◆ **What is being asked**:
Once the line with "orange cross: (275, 224)" is found in the material, write out that line and every later line exactly, through the end.

◆ **Data supplied**:
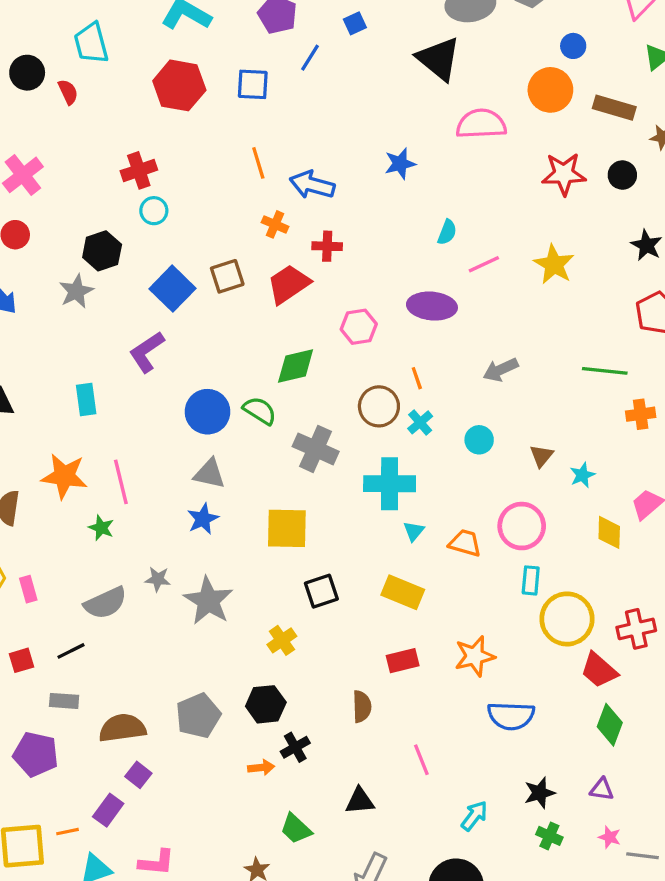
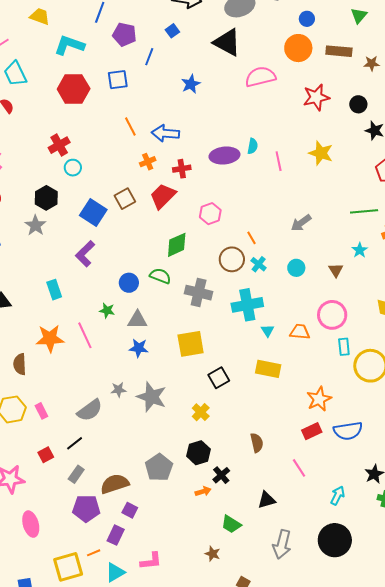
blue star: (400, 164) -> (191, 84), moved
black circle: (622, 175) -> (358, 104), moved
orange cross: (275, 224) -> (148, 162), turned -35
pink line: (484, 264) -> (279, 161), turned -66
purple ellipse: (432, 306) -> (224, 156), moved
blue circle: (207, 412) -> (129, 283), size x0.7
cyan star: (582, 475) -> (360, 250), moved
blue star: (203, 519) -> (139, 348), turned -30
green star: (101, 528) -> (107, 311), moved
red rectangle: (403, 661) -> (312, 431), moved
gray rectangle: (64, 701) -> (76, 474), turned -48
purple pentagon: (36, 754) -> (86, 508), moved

◆ **Solution to this exercise**:
orange cross: (275, 224) -> (148, 162), turned -35
pink line: (484, 264) -> (279, 161), turned -66
purple ellipse: (432, 306) -> (224, 156), moved
blue circle: (207, 412) -> (129, 283), size x0.7
cyan star: (582, 475) -> (360, 250), moved
blue star: (203, 519) -> (139, 348), turned -30
green star: (101, 528) -> (107, 311), moved
red rectangle: (403, 661) -> (312, 431), moved
gray rectangle: (64, 701) -> (76, 474), turned -48
purple pentagon: (36, 754) -> (86, 508), moved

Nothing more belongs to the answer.